**Work instruction:** Copy all lines below exactly as written. Leave pictures out.

**Recorded information:**
..........
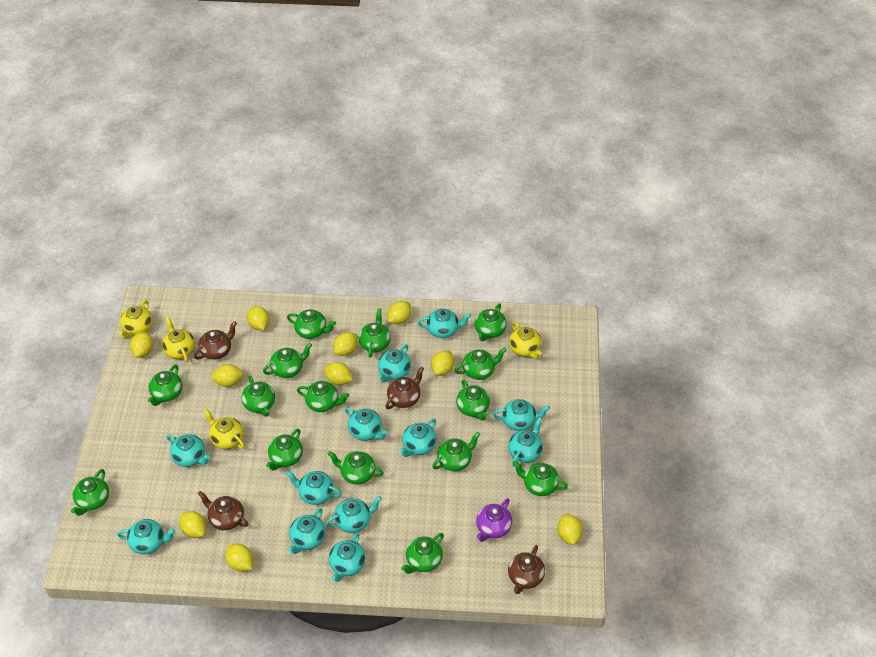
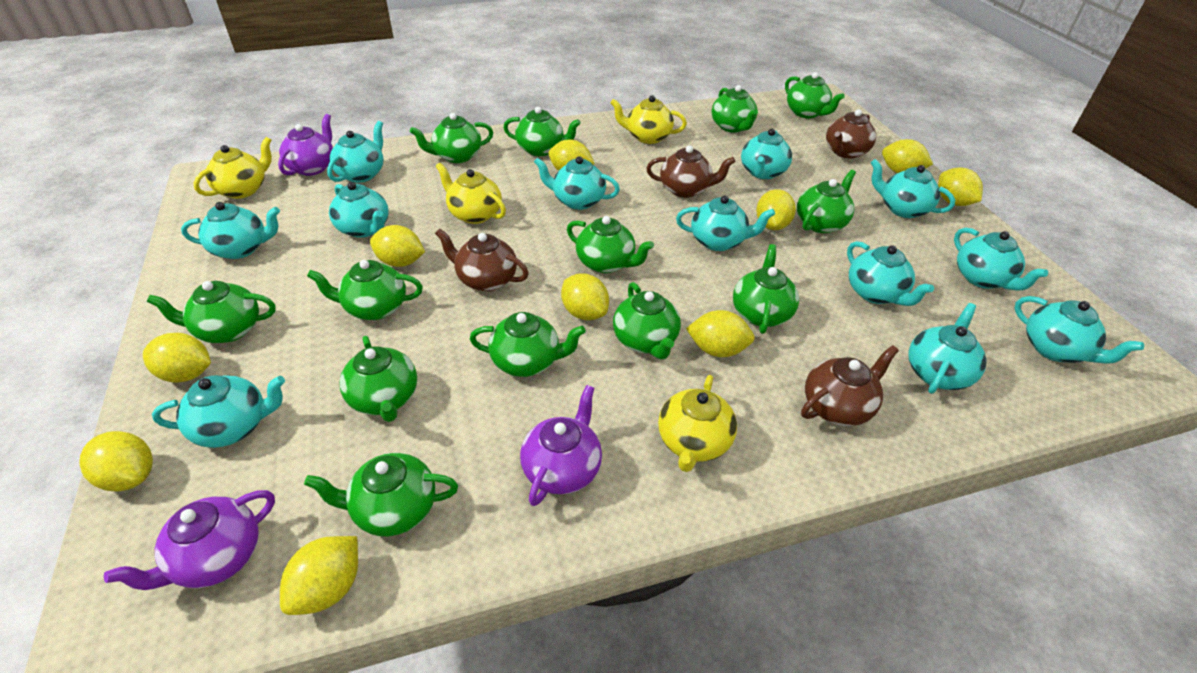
green teapot: 15 -> 13
purple teapot: 1 -> 3

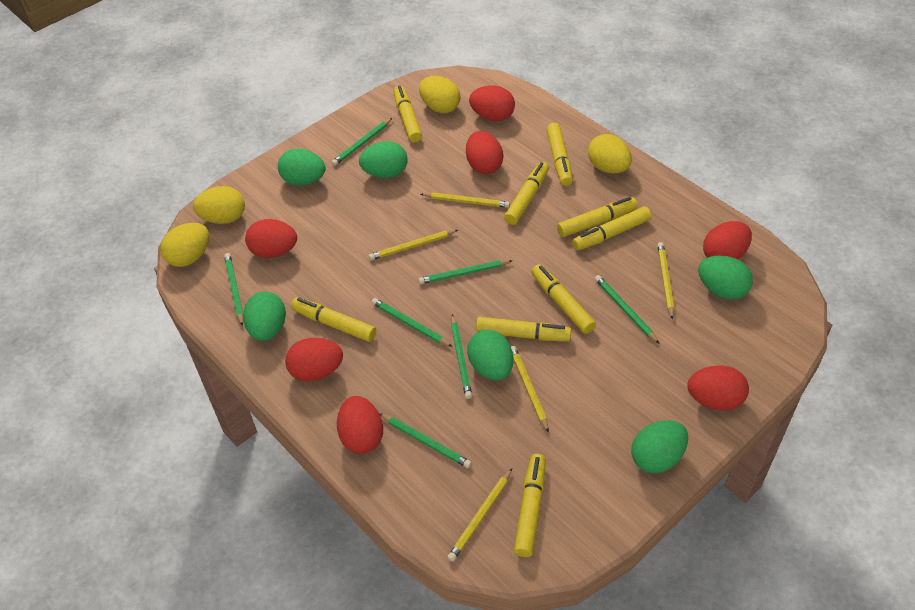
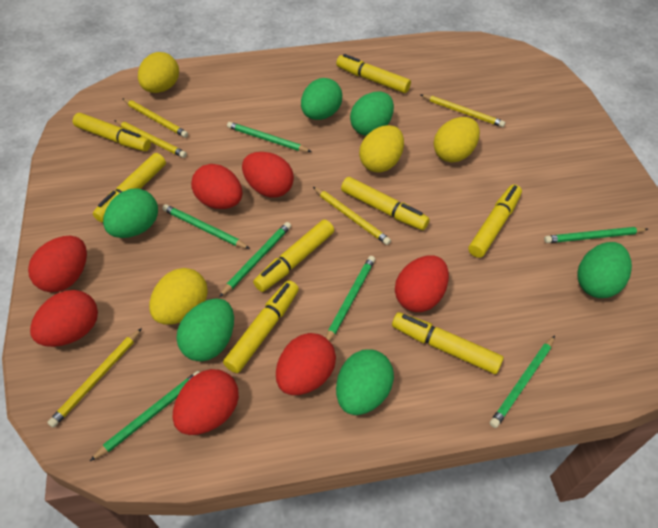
yellow marker: 9 -> 8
..........
**Output for this exercise:**
green teapot: 15 -> 13
purple teapot: 1 -> 3

yellow marker: 9 -> 8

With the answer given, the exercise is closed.